- PROBLEM REQUIREMENTS
Set down the lines of the data exactly, starting at the first and stopping after the line containing "U1 pin FB: NET21 -> -15V".
##### AVAILABLE RECORDS
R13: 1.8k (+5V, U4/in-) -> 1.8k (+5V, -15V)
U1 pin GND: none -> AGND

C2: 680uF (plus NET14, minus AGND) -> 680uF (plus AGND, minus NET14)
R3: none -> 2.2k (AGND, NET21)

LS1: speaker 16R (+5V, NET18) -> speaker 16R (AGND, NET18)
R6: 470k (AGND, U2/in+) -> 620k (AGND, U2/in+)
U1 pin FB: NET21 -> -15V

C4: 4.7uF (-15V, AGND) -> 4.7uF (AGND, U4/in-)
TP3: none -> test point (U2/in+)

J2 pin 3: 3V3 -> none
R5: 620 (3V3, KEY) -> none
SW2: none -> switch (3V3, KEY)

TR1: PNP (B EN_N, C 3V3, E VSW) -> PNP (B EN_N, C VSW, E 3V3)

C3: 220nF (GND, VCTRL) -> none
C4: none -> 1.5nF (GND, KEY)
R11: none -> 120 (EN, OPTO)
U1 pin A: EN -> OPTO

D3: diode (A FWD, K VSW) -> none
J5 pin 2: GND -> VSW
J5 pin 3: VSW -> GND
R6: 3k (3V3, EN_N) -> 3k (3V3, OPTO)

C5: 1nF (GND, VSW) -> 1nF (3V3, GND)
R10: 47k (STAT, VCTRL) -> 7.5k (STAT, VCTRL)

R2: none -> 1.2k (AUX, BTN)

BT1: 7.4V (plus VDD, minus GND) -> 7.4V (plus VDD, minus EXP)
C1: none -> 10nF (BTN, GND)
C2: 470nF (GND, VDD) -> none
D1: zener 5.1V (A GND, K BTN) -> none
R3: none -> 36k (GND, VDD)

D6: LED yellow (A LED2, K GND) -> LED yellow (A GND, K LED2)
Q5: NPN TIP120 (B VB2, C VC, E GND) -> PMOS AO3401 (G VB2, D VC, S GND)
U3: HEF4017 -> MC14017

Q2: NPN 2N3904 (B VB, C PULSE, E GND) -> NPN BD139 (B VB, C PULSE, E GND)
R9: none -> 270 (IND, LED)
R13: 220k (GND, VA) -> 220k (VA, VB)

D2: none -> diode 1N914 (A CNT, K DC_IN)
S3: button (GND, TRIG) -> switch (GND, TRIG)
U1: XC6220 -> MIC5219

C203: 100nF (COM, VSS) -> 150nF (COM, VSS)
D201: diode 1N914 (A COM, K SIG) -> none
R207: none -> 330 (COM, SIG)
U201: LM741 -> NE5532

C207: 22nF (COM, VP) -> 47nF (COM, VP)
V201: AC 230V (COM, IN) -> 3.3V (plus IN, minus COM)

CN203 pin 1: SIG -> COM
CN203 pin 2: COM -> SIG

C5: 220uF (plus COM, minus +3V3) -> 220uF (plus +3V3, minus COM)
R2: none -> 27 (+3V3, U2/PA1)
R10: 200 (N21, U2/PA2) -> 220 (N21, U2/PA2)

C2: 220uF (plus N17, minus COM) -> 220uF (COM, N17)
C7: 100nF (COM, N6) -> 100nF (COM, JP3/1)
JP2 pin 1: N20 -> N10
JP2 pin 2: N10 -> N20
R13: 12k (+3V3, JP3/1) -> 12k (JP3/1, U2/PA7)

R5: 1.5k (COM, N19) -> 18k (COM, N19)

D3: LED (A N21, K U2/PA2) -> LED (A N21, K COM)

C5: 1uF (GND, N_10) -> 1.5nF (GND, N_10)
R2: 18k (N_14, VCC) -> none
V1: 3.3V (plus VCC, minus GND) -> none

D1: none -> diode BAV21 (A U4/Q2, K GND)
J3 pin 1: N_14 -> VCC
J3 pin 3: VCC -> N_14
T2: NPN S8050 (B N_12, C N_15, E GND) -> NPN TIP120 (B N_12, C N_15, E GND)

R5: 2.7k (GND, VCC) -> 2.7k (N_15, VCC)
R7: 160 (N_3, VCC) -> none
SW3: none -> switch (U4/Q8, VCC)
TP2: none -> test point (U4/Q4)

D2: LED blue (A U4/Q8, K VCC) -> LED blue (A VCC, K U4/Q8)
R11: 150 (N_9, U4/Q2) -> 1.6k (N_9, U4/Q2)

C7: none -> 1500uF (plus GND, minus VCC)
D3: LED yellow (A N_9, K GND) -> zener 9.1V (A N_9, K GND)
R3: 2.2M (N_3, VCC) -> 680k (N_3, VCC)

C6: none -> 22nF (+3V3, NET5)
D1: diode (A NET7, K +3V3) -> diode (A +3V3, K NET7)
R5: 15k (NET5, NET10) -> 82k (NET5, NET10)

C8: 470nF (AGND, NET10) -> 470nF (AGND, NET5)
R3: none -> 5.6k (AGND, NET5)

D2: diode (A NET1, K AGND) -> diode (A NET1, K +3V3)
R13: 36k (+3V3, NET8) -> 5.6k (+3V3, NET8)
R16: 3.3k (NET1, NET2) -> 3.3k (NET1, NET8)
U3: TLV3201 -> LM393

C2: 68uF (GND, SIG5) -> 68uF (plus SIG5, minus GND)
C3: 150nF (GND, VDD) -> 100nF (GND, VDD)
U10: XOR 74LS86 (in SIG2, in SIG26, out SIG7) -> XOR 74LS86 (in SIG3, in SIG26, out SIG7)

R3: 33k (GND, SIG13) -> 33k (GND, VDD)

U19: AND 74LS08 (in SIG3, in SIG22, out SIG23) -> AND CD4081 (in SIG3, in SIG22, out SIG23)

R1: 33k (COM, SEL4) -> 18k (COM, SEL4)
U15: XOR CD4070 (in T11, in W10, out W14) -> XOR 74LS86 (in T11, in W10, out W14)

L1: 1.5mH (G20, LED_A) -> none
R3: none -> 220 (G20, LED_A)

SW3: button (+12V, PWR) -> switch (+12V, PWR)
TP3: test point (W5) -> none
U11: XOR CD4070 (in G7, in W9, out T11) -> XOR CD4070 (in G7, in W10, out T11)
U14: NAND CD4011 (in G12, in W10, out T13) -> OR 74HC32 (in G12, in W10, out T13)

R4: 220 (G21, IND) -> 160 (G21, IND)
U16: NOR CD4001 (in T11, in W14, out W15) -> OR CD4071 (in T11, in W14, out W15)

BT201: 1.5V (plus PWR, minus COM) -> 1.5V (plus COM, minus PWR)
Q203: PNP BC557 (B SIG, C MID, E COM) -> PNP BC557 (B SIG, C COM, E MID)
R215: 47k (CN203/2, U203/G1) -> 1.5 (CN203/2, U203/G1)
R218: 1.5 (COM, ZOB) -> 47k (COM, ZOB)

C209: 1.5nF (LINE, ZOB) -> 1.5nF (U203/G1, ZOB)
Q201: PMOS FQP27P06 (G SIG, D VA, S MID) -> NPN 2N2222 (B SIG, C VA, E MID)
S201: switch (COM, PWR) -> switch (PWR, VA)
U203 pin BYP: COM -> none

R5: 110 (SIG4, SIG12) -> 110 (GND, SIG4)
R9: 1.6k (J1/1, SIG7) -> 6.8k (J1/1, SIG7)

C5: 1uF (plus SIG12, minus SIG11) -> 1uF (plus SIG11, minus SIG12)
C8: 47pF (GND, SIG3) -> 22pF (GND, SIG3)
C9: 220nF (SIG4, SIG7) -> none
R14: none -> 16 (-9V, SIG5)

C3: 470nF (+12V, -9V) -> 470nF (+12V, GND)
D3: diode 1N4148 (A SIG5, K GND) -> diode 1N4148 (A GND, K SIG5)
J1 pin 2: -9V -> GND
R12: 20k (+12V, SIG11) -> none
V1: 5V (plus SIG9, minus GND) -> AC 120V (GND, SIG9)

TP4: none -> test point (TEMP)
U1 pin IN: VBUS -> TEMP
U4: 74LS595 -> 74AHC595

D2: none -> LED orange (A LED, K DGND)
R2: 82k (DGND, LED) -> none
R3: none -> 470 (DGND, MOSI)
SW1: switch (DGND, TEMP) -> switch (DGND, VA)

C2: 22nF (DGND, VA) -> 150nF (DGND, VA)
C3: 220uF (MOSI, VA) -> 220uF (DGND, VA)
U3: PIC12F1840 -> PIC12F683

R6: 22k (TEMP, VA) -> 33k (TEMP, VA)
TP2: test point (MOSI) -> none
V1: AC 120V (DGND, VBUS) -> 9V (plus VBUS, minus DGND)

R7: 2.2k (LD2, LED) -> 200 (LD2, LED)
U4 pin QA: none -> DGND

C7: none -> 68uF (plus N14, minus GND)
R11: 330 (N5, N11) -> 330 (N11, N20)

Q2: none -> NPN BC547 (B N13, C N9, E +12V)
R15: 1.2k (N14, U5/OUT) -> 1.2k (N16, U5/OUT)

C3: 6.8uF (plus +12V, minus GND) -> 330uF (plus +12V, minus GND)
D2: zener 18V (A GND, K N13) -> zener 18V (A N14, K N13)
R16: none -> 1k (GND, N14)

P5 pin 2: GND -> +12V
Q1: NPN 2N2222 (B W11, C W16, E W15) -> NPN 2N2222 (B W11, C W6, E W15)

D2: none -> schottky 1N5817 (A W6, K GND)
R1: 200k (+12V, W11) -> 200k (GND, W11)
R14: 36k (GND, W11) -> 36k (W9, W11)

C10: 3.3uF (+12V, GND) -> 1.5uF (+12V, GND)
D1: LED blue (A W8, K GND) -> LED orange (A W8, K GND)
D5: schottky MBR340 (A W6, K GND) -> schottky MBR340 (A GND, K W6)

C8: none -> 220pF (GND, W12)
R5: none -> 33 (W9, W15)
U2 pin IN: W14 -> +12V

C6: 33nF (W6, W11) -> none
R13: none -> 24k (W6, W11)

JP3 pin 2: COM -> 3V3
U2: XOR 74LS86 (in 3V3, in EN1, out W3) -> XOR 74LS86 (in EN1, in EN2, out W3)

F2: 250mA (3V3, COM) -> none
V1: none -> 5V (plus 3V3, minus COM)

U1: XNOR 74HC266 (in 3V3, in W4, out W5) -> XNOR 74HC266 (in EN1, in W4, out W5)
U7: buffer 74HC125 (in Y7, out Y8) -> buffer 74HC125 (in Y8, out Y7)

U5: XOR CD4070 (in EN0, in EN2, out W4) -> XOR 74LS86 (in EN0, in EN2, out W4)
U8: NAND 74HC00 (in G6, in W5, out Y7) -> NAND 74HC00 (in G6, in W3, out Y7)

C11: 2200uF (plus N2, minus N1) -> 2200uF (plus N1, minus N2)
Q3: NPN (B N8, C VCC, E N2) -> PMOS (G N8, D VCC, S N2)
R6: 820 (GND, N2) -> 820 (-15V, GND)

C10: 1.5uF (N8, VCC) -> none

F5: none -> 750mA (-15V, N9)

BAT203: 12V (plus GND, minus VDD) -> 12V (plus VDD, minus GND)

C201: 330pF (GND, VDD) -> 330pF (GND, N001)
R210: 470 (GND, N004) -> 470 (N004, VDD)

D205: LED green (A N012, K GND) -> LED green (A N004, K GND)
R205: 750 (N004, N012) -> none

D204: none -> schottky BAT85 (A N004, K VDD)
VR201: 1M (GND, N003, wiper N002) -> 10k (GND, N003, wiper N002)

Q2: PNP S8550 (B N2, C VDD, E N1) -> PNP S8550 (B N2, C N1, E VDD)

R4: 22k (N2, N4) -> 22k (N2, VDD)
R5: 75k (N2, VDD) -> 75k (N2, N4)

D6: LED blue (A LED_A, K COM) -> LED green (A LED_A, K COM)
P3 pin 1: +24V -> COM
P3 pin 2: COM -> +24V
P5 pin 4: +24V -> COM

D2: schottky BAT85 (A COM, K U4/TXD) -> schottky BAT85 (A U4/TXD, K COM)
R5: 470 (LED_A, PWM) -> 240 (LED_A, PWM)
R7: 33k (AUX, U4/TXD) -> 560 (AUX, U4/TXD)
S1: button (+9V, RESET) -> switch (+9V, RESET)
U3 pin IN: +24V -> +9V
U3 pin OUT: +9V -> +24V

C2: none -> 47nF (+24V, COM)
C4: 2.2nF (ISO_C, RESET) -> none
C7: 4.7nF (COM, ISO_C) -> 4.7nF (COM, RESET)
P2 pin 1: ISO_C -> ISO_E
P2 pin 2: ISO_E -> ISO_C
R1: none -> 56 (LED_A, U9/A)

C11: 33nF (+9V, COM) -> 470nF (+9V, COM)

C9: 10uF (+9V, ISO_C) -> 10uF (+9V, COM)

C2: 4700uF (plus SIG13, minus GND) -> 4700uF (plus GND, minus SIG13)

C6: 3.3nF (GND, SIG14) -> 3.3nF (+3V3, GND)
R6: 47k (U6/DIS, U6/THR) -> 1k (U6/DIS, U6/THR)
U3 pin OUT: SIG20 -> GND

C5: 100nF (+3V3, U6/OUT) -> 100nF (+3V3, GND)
##########
- TASK RESPONSE
R13: 1.8k (+5V, U4/in-) -> 1.8k (+5V, -15V)
U1 pin GND: none -> AGND

C2: 680uF (plus NET14, minus AGND) -> 680uF (plus AGND, minus NET14)
R3: none -> 2.2k (AGND, NET21)

LS1: speaker 16R (+5V, NET18) -> speaker 16R (AGND, NET18)
R6: 470k (AGND, U2/in+) -> 620k (AGND, U2/in+)
U1 pin FB: NET21 -> -15V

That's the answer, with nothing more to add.